#### PROBLEM TO SOLVE
Reprint every line of the data, keeping each character intact.

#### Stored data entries
►

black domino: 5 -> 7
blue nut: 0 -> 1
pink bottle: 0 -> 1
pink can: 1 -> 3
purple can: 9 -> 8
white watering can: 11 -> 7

◄

#### ANSWER FOR THIS EXERCISE
black domino: 5 -> 7
blue nut: 0 -> 1
pink bottle: 0 -> 1
pink can: 1 -> 3
purple can: 9 -> 8
white watering can: 11 -> 7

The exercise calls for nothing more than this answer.